[Object change descriptions]
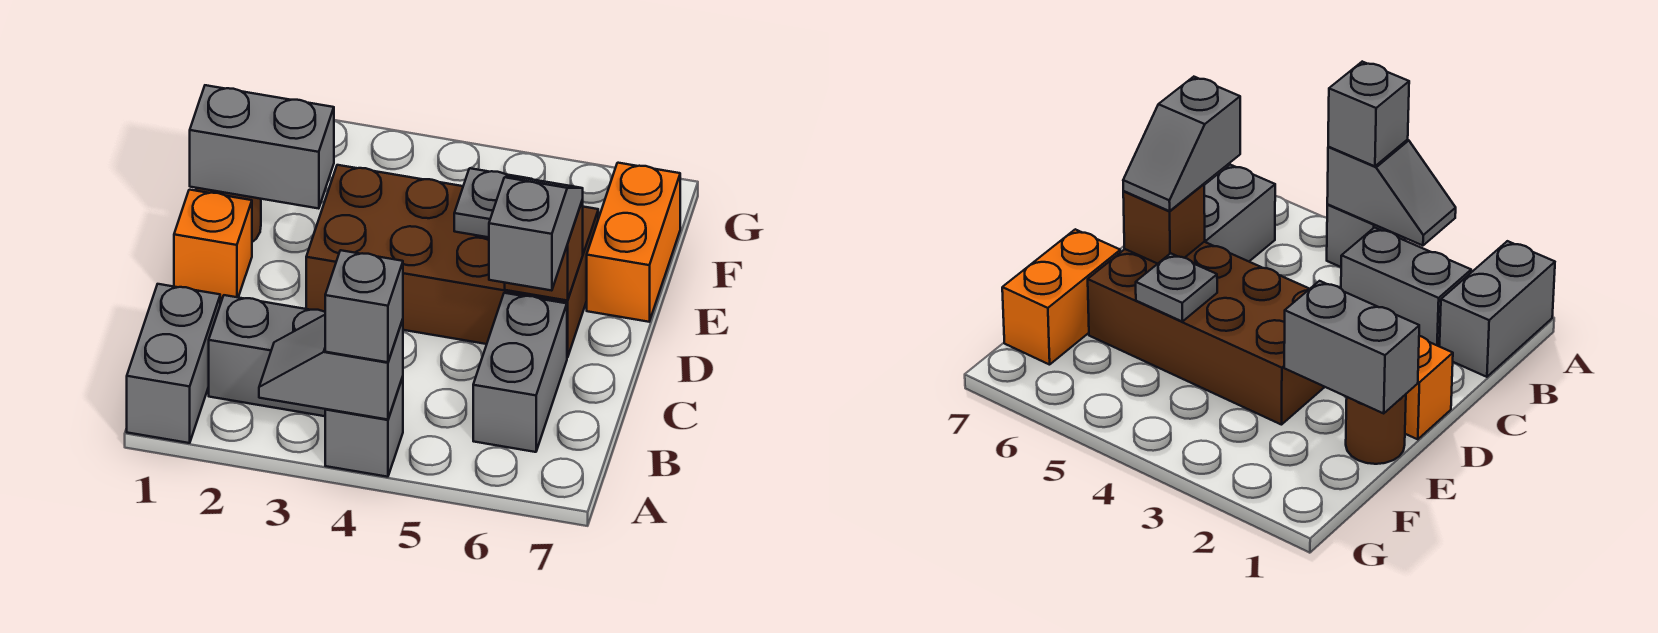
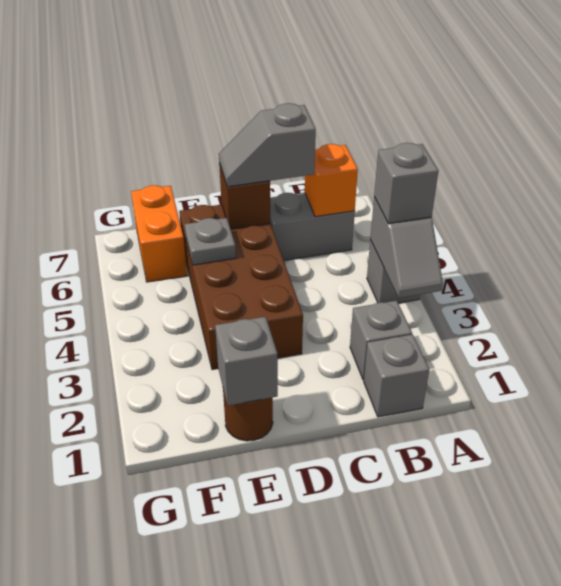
grey brick A1:B1 level 1 -> grey brick B1 level 1
grey brick B2:B3 level 1 -> grey brick B2 level 1
orange brick D1 level 1 -> orange brick B6 level 2
grey brick E1:E2 level 2 -> grey brick E1 level 2
orange brick E7:F7 level 1 -> orange brick F6:F7 level 1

• PROMPT: Quote every record above exactly, omitting any pictures they contain.

• THE COMPLETED TASK:
grey brick A1:B1 level 1 -> grey brick B1 level 1
grey brick B2:B3 level 1 -> grey brick B2 level 1
orange brick D1 level 1 -> orange brick B6 level 2
grey brick E1:E2 level 2 -> grey brick E1 level 2
orange brick E7:F7 level 1 -> orange brick F6:F7 level 1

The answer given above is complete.